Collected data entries
.....

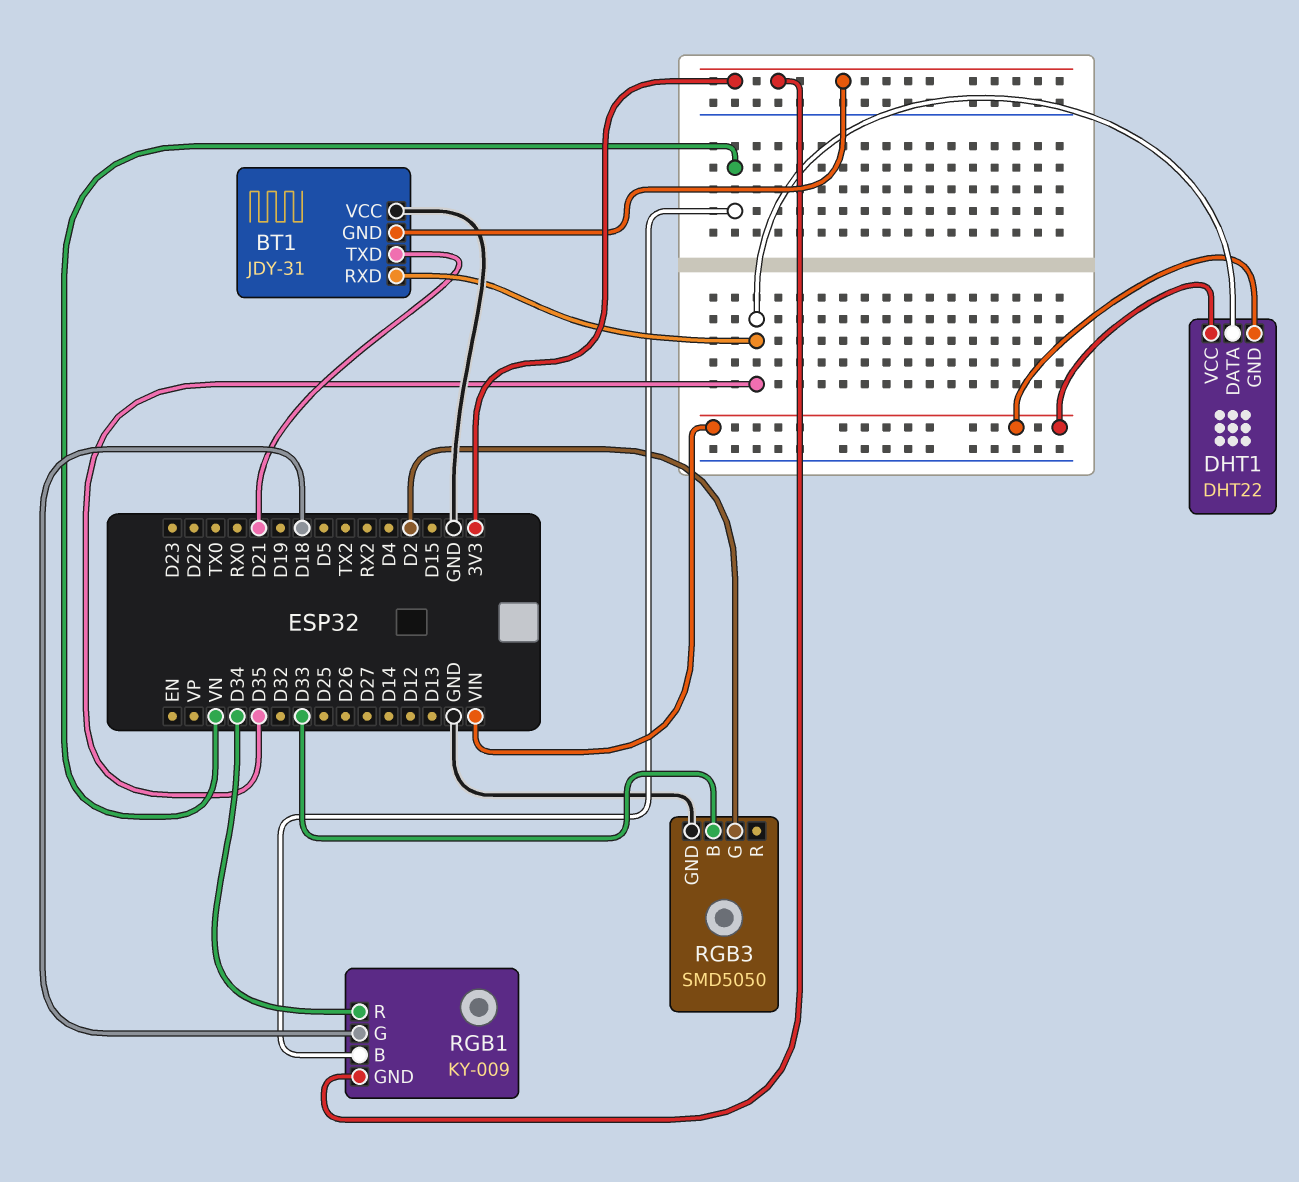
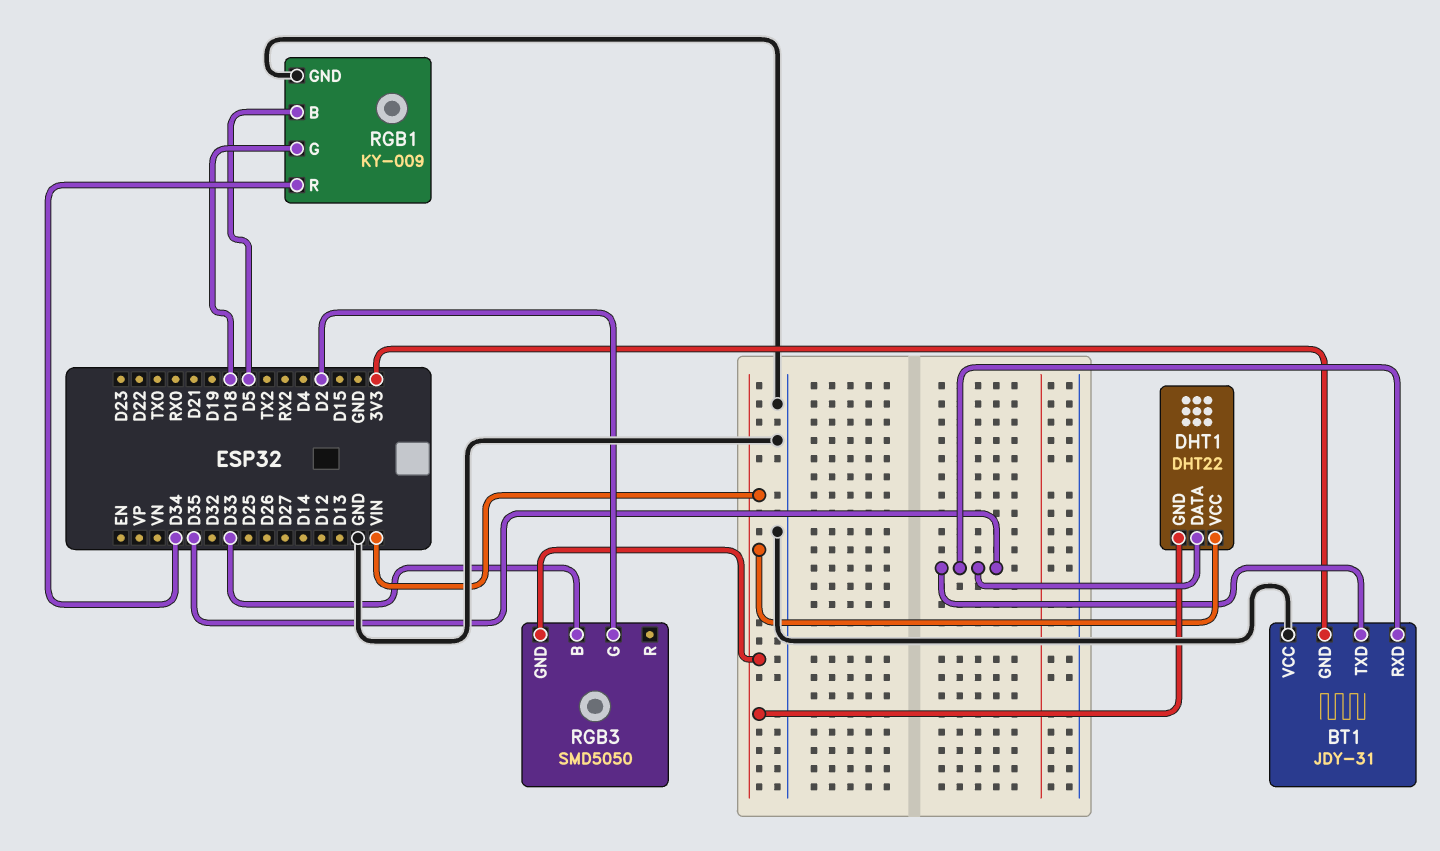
BT1 pin TXD: D21 -> D35
RGB1 pin B: VN -> D5
RGB1 pin GND: 3V3 -> GND
RGB3 pin GND: GND -> VIN

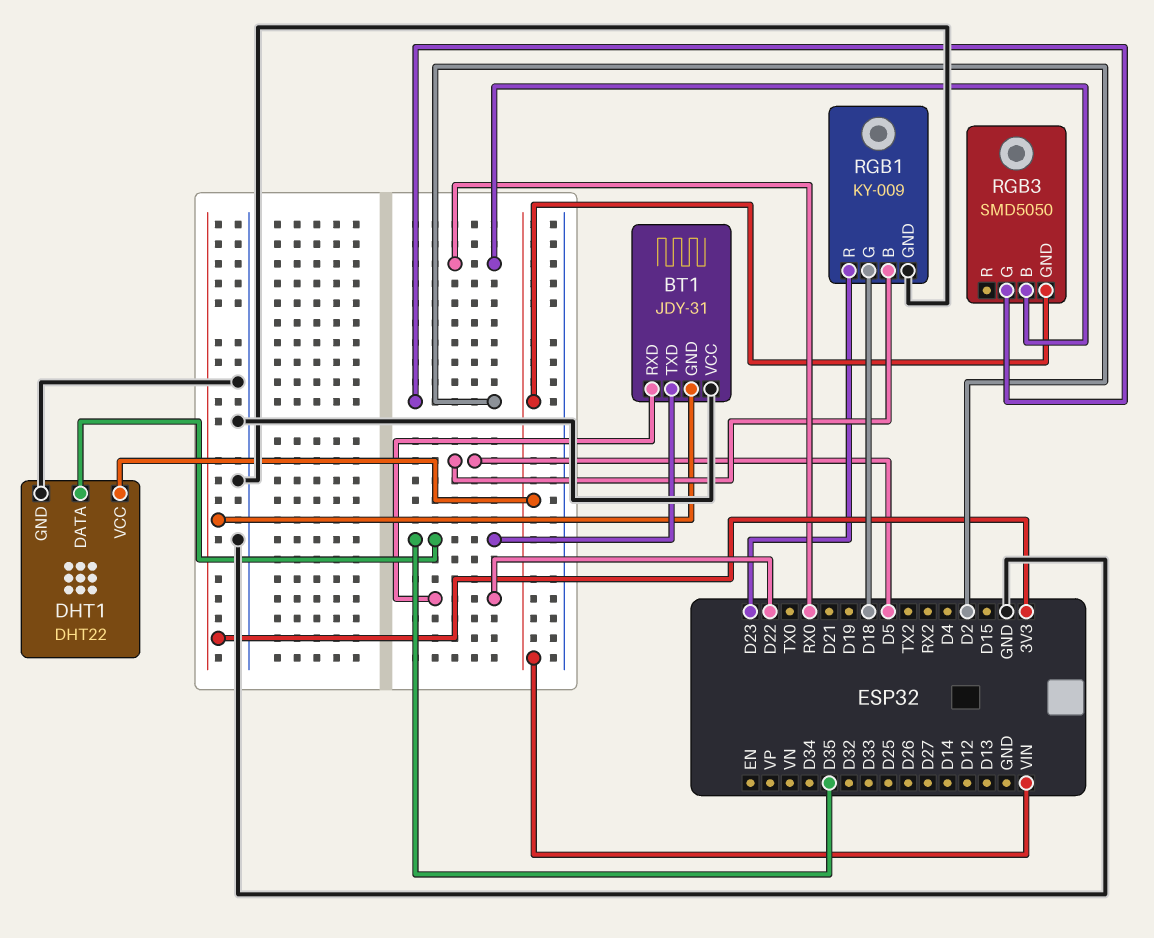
BT1 pin RXD: D35 -> D22
DHT1 pin GND: VIN -> GND
RGB1 pin R: D34 -> D23
RGB3 pin B: D33 -> RX0

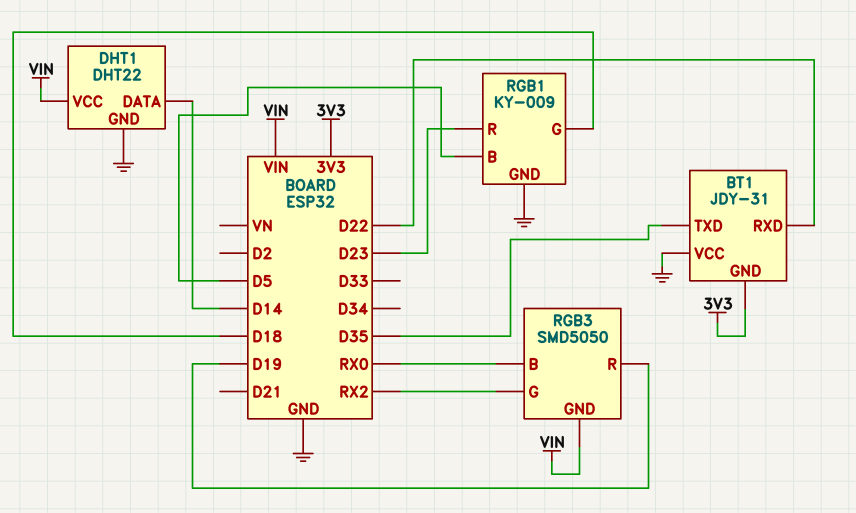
DHT1 pin DATA: D35 -> D14
RGB3 pin G: D2 -> RX2
RGB3 pin R: none -> D19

.....

• [What is required] An exact copy of the lines from the one with "DHT1 pin DATA: D35 -> D14" through the final line of the entries is the whole answer.

• [Written answer]
DHT1 pin DATA: D35 -> D14
RGB3 pin G: D2 -> RX2
RGB3 pin R: none -> D19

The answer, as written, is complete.